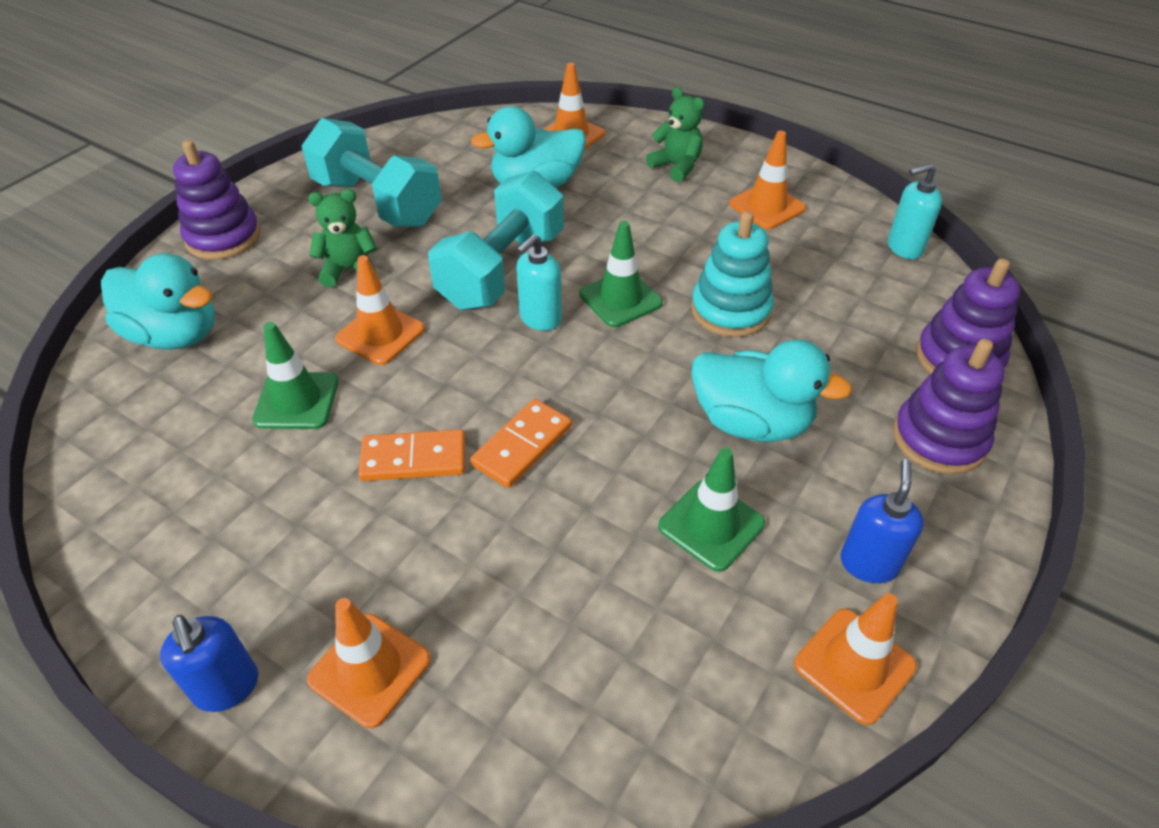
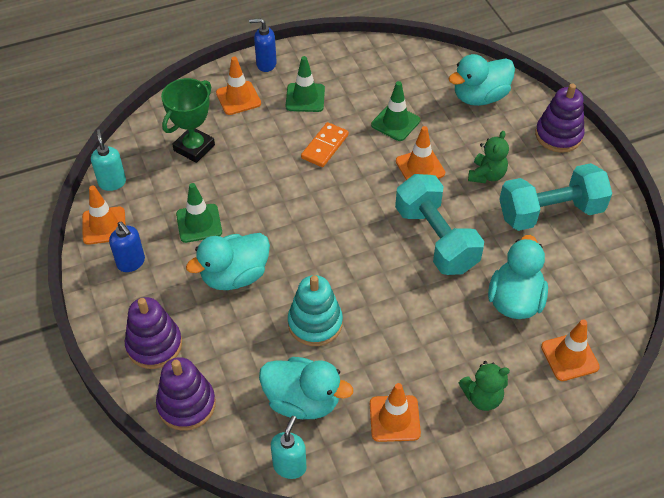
camera: 125 degrees right, 5 degrees up
(522, 446) = (299, 184): orange domino -> none
(540, 319) = (379, 234): turquoise soap dispenser -> turquoise soap dispenser (112, 182)
(560, 653) = (194, 148): none -> green trophy
(620, 299) = (367, 278): green traffic cone -> green traffic cone (305, 98)
(831, 273) = (302, 401): none -> turquoise duck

Work task: Nothing but the lines from the one containing "(522, 446) = (299, 184): orange" through the final line of the listing above belongs in the answer; set them down exactly.

Output for this exercise:
(522, 446) = (299, 184): orange domino -> none
(540, 319) = (379, 234): turquoise soap dispenser -> turquoise soap dispenser (112, 182)
(560, 653) = (194, 148): none -> green trophy
(620, 299) = (367, 278): green traffic cone -> green traffic cone (305, 98)
(831, 273) = (302, 401): none -> turquoise duck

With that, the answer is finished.